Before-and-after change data
────────────────

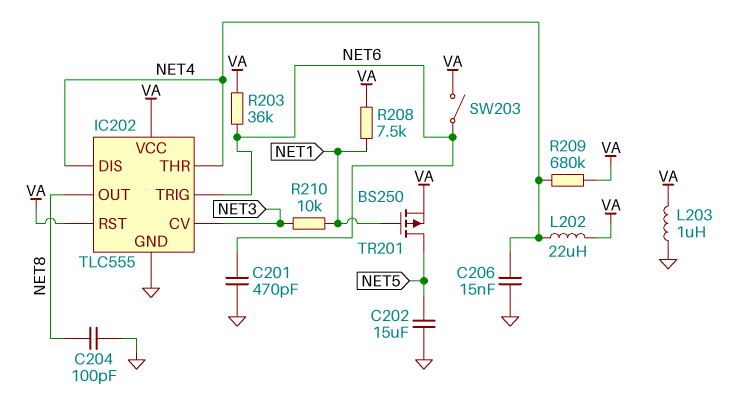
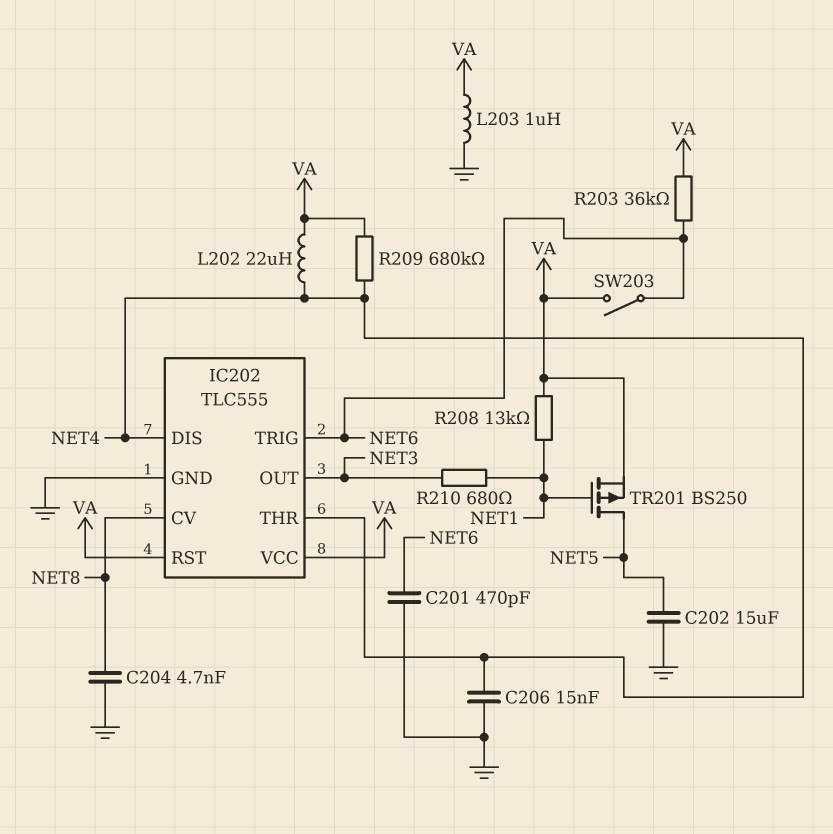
C204: 100pF (GND, NET8) -> 4.7nF (GND, NET8)
IC202 pin CV: NET3 -> NET8
IC202 pin OUT: NET8 -> NET3
R208: 7.5k (NET1, VA) -> 13k (NET1, VA)
R210: 10k (NET1, NET3) -> 680 (NET1, NET3)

────────────────

A faithful copy is needed: reproduce all of the data above, leaving the pictures out.

C204: 100pF (GND, NET8) -> 4.7nF (GND, NET8)
IC202 pin CV: NET3 -> NET8
IC202 pin OUT: NET8 -> NET3
R208: 7.5k (NET1, VA) -> 13k (NET1, VA)
R210: 10k (NET1, NET3) -> 680 (NET1, NET3)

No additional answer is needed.